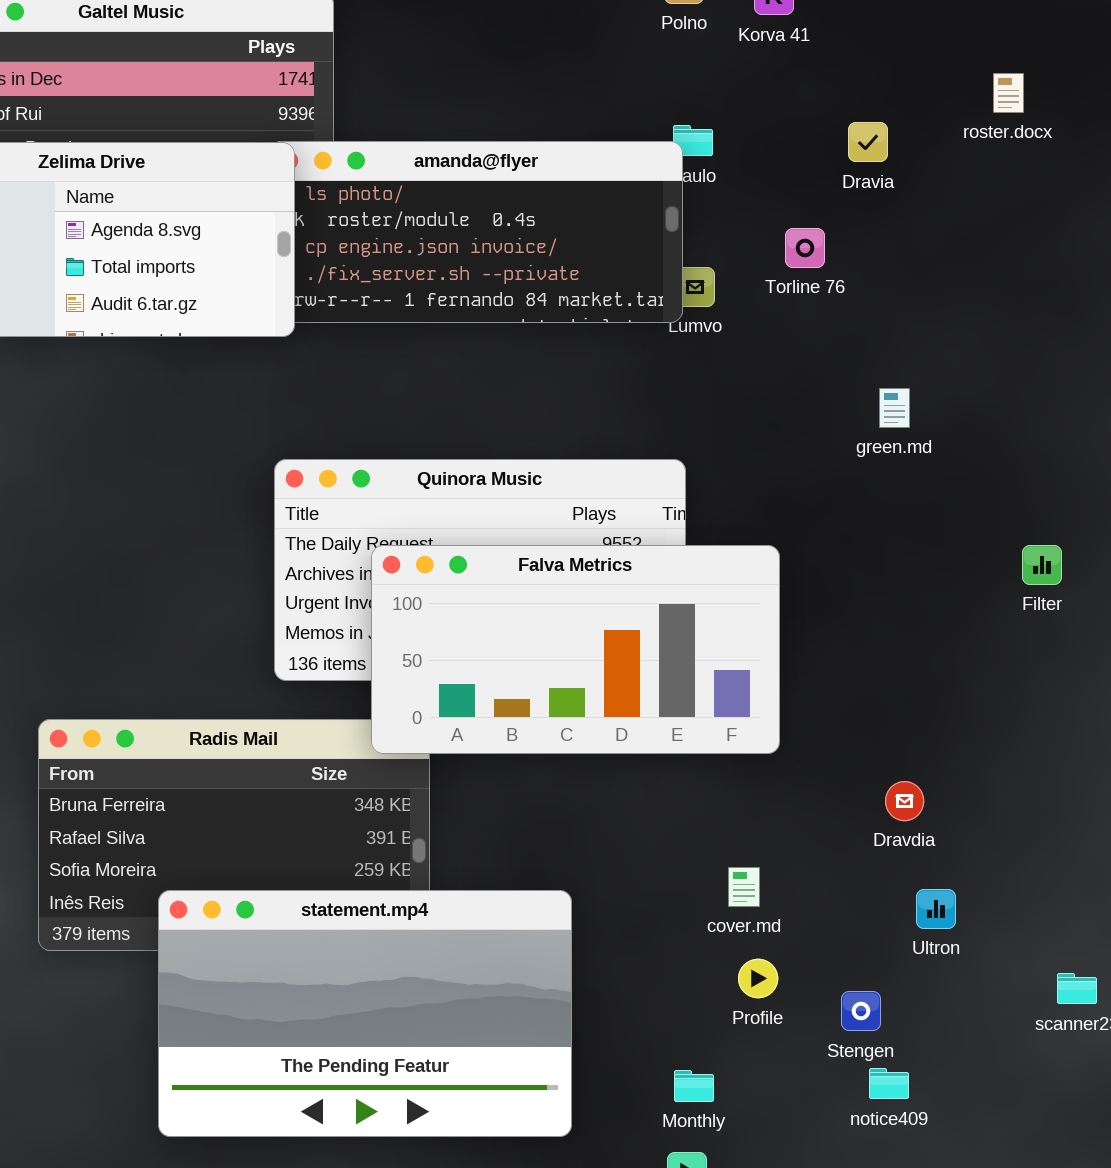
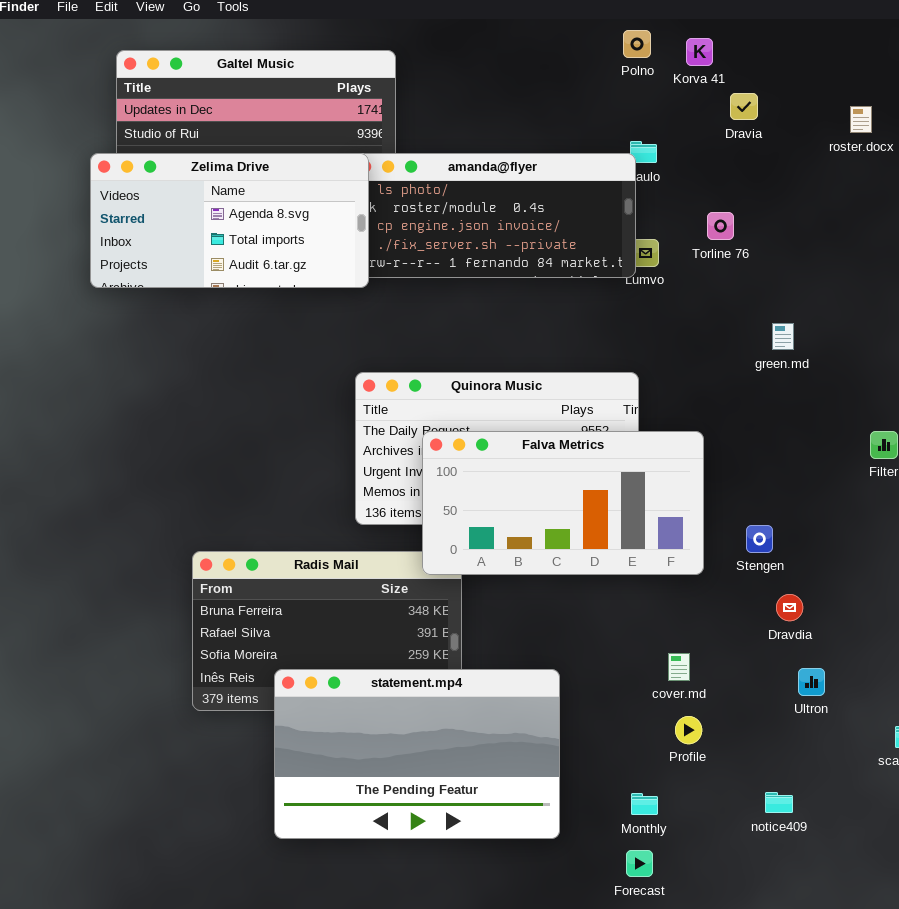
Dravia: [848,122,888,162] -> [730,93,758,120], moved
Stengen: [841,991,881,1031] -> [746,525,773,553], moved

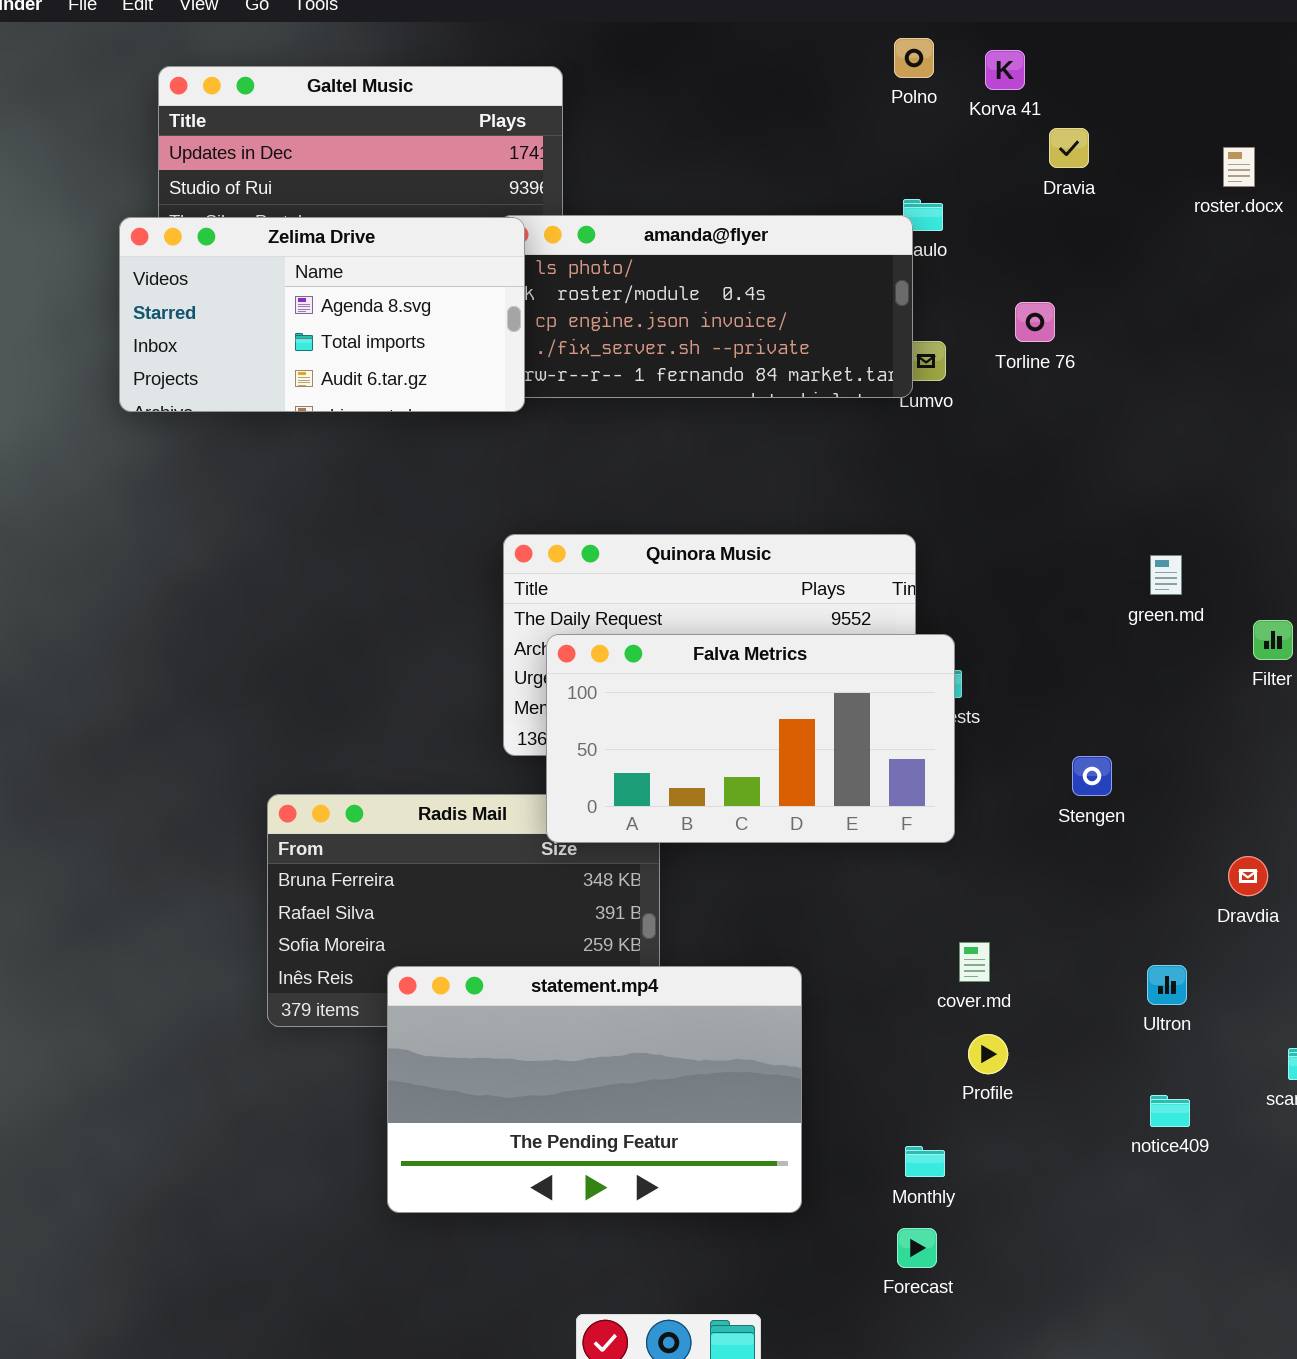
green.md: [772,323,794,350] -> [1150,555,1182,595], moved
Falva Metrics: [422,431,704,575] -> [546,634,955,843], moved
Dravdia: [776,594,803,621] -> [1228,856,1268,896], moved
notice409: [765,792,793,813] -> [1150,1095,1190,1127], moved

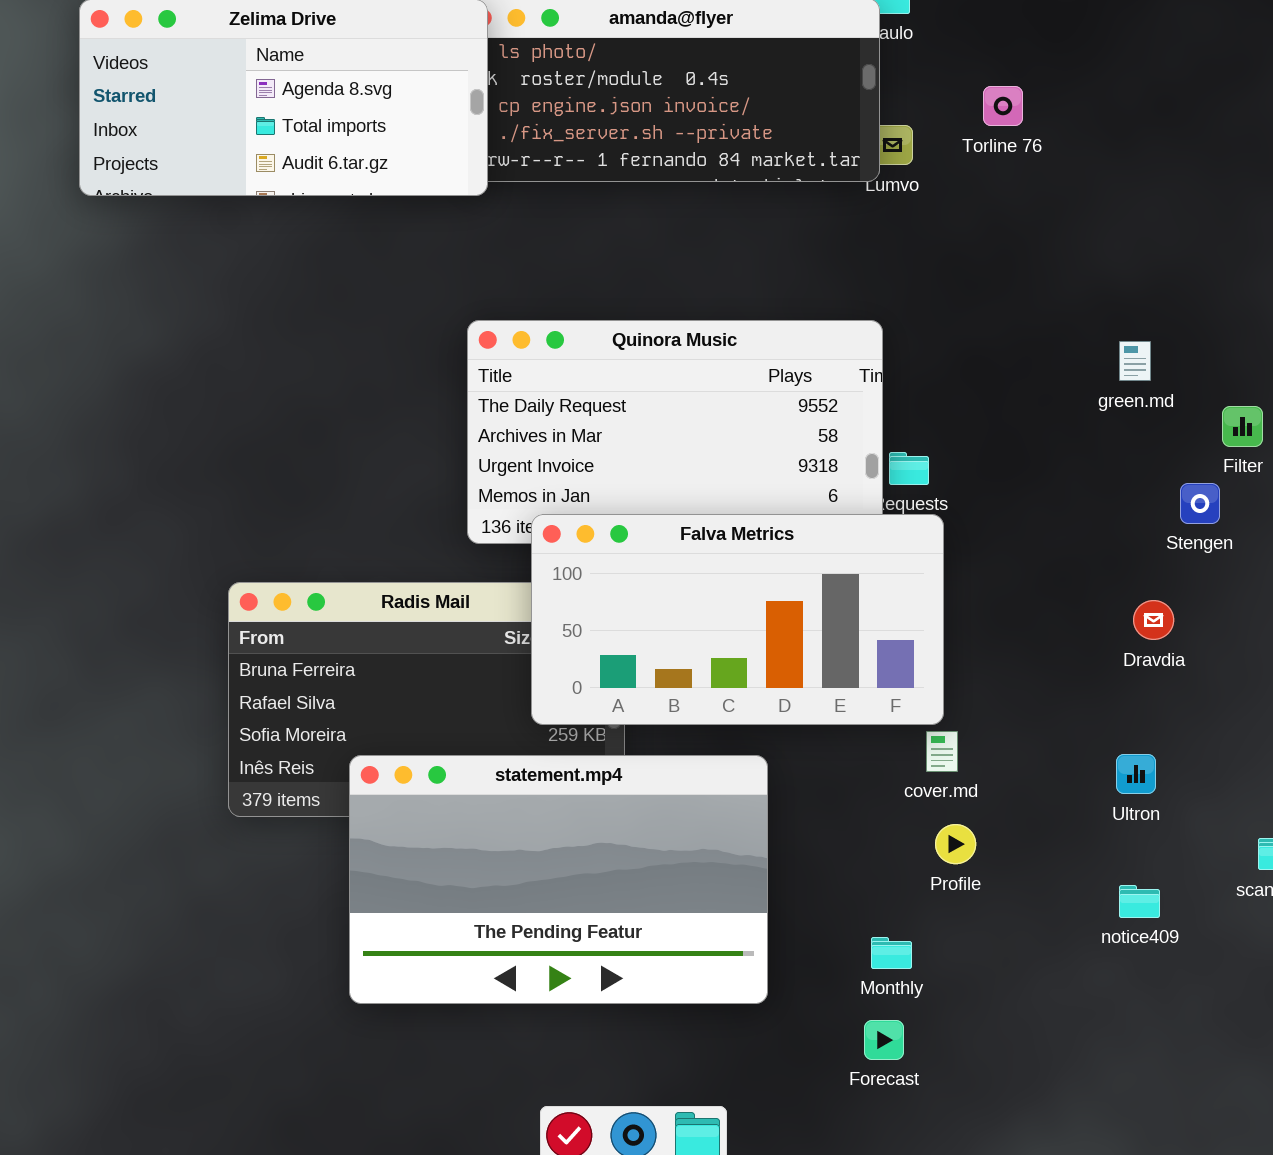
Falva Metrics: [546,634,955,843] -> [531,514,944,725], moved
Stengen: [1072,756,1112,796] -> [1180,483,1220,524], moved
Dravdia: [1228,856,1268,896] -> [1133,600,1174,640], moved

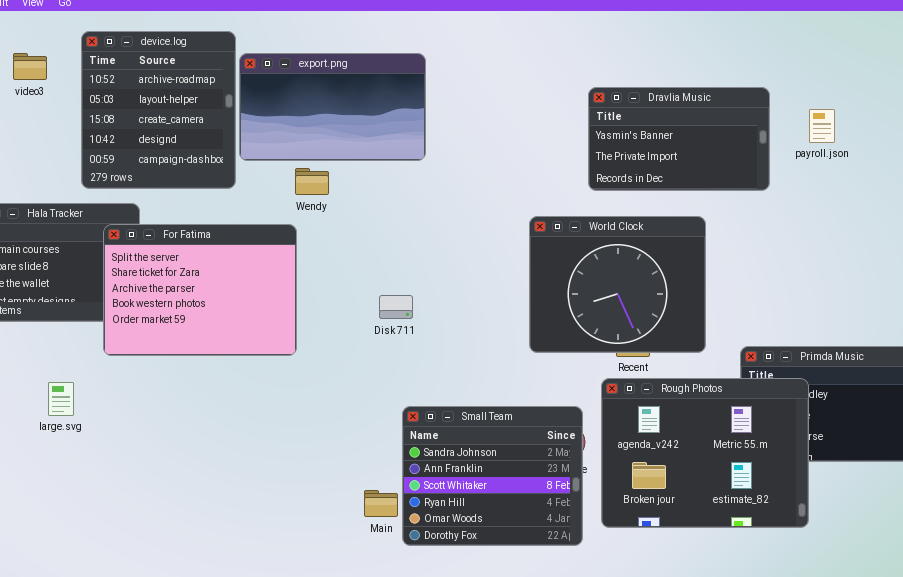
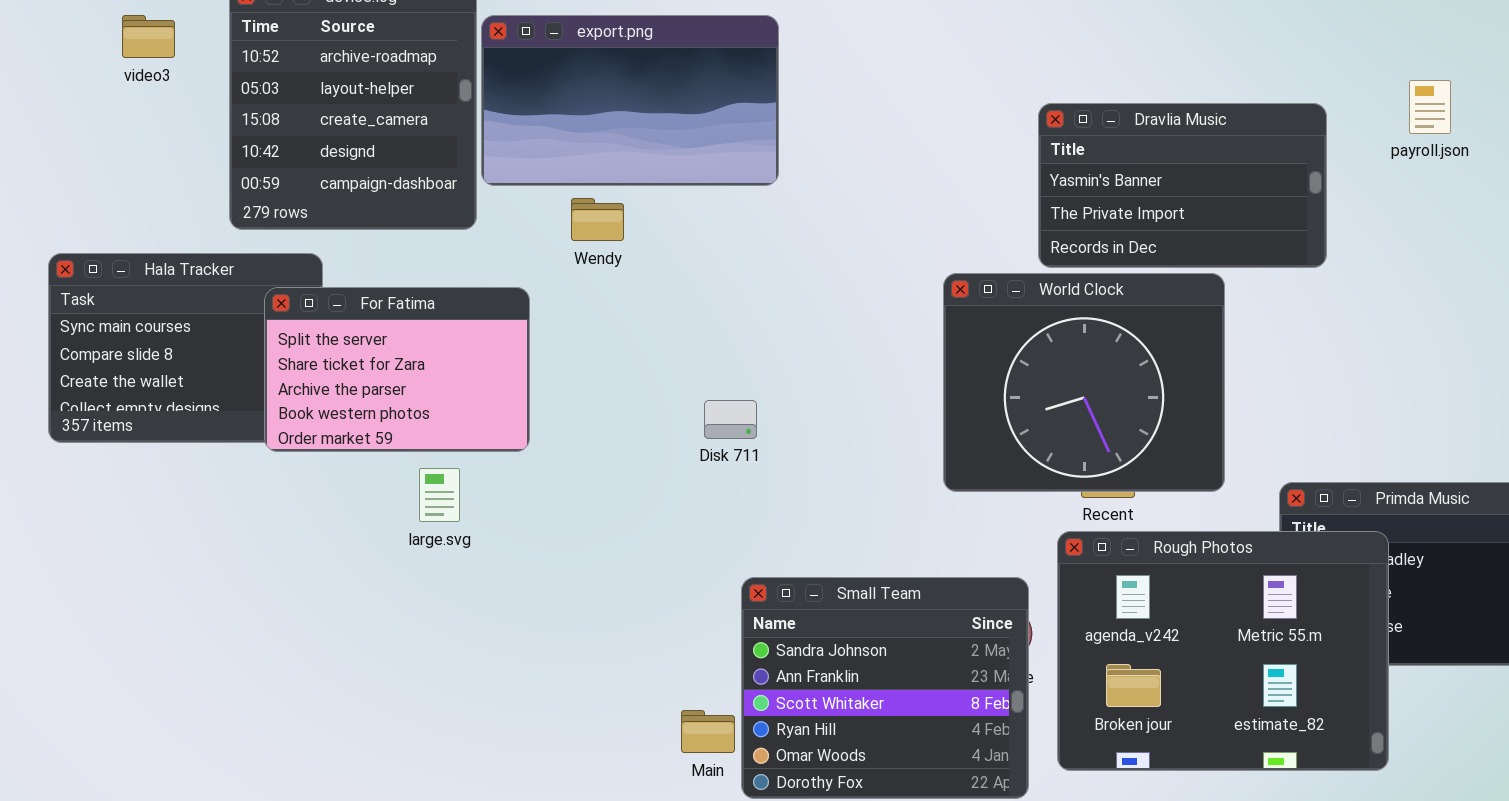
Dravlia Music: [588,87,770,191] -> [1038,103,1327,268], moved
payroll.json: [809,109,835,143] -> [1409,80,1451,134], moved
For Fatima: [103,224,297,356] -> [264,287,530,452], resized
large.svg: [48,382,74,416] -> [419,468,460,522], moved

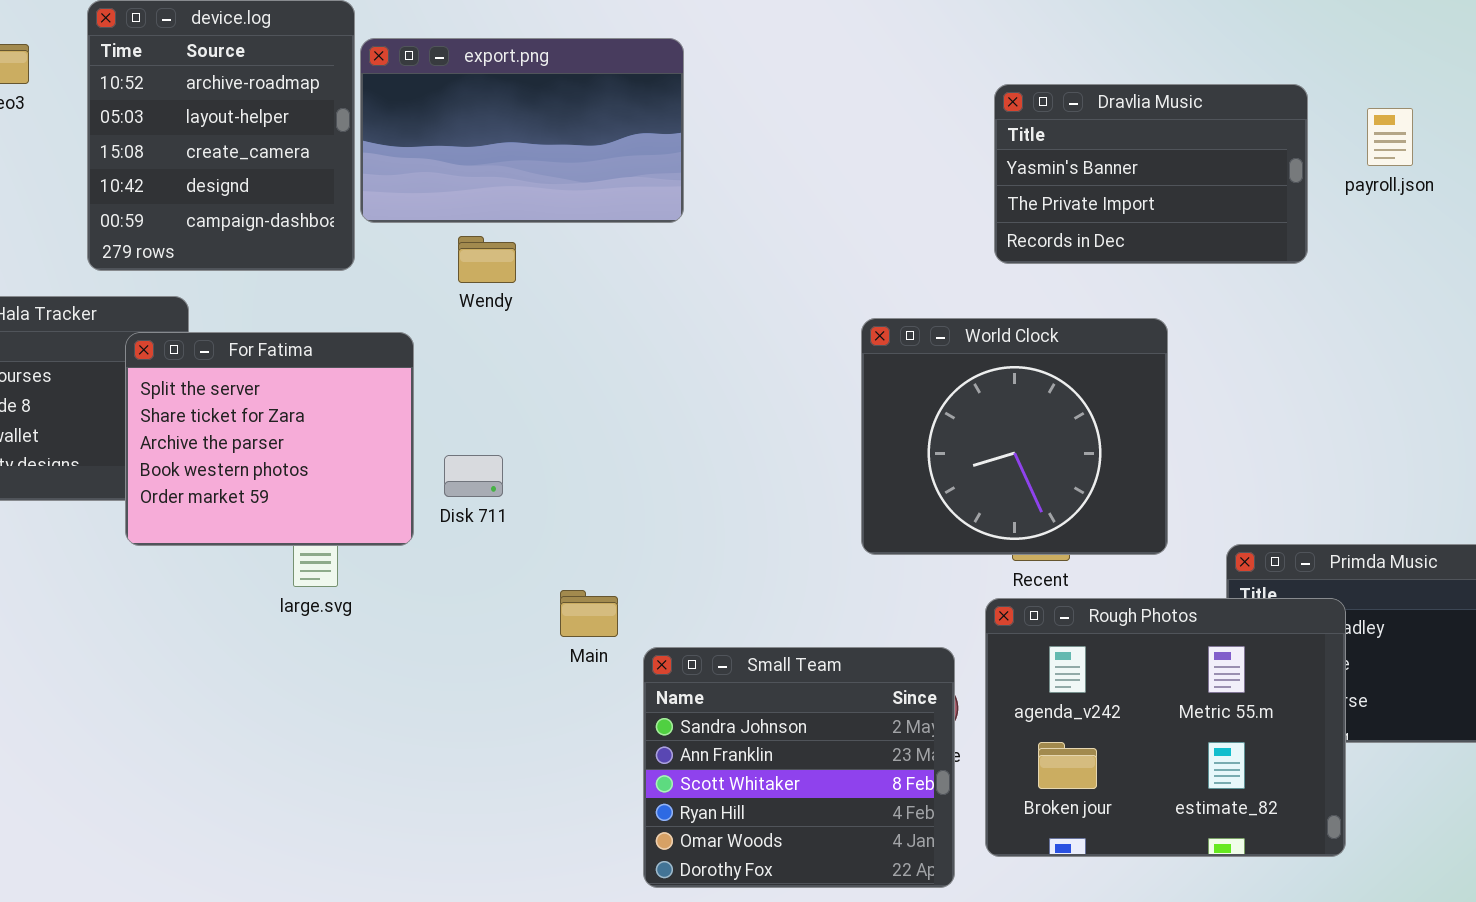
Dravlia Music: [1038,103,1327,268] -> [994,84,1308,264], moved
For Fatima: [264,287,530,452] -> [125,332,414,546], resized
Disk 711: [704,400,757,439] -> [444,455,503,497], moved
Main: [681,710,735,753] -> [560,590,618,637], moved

───

The listing is to be repeated word for word, with all pictures omitted.

Task result:
Dravia: [848,122,888,162] -> [730,93,758,120], moved
Stengen: [841,991,881,1031] -> [746,525,773,553], moved

green.md: [772,323,794,350] -> [1150,555,1182,595], moved
Falva Metrics: [422,431,704,575] -> [546,634,955,843], moved
Dravdia: [776,594,803,621] -> [1228,856,1268,896], moved
notice409: [765,792,793,813] -> [1150,1095,1190,1127], moved

Falva Metrics: [546,634,955,843] -> [531,514,944,725], moved
Stengen: [1072,756,1112,796] -> [1180,483,1220,524], moved
Dravdia: [1228,856,1268,896] -> [1133,600,1174,640], moved

Dravlia Music: [588,87,770,191] -> [1038,103,1327,268], moved
payroll.json: [809,109,835,143] -> [1409,80,1451,134], moved
For Fatima: [103,224,297,356] -> [264,287,530,452], resized
large.svg: [48,382,74,416] -> [419,468,460,522], moved

Dravlia Music: [1038,103,1327,268] -> [994,84,1308,264], moved
For Fatima: [264,287,530,452] -> [125,332,414,546], resized
Disk 711: [704,400,757,439] -> [444,455,503,497], moved
Main: [681,710,735,753] -> [560,590,618,637], moved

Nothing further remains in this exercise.